DIRECTIONS FOR THIS TASK
In the data below, how many lines contain the string "pink"? Give only the figure.

Coordinate-based change listings
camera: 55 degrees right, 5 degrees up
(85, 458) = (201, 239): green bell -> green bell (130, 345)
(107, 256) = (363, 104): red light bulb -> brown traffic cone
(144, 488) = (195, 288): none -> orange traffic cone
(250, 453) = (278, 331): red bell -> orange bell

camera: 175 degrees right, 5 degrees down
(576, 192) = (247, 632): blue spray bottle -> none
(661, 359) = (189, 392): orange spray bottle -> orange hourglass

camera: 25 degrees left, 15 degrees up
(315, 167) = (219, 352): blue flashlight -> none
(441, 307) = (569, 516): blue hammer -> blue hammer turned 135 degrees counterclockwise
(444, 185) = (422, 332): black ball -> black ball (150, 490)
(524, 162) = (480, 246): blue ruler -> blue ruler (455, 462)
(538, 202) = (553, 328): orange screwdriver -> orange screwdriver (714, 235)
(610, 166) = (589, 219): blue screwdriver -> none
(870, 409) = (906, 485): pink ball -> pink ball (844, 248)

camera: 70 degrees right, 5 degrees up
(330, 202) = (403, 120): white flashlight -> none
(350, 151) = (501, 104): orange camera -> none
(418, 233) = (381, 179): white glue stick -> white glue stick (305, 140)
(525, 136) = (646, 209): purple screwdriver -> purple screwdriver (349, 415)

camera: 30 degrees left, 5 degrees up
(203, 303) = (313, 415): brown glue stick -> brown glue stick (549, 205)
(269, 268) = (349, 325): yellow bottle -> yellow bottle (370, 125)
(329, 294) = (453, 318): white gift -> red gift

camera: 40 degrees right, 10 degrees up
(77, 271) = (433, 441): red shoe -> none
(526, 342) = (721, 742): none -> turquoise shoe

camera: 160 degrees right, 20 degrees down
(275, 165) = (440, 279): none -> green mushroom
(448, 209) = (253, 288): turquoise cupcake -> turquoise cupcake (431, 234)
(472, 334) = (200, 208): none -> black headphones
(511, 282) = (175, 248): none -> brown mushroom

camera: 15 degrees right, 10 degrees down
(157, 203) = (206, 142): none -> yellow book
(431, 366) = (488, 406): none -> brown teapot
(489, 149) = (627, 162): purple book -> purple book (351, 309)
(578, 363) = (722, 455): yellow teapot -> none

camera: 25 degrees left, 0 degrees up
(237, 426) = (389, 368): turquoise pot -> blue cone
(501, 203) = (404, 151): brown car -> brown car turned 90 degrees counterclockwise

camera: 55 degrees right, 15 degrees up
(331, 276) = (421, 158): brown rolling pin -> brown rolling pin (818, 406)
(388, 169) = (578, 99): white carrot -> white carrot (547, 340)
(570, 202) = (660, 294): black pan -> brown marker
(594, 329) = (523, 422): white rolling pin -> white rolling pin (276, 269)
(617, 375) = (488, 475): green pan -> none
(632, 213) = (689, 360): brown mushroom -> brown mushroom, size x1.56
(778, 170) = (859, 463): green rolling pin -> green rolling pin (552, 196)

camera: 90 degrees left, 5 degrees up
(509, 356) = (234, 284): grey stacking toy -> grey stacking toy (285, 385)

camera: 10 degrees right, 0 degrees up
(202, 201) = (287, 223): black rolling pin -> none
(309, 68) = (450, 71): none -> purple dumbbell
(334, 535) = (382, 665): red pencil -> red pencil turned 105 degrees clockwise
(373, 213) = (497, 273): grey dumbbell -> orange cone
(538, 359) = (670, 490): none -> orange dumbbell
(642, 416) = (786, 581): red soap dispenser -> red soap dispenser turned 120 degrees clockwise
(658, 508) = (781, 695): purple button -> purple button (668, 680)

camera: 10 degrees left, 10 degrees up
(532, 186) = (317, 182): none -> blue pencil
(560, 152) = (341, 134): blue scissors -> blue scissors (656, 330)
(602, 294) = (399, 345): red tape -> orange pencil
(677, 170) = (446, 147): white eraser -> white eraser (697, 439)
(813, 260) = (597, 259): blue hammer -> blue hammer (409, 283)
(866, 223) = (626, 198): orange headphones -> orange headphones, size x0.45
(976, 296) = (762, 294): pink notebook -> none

OUTPUT OF THE EXERCISE
2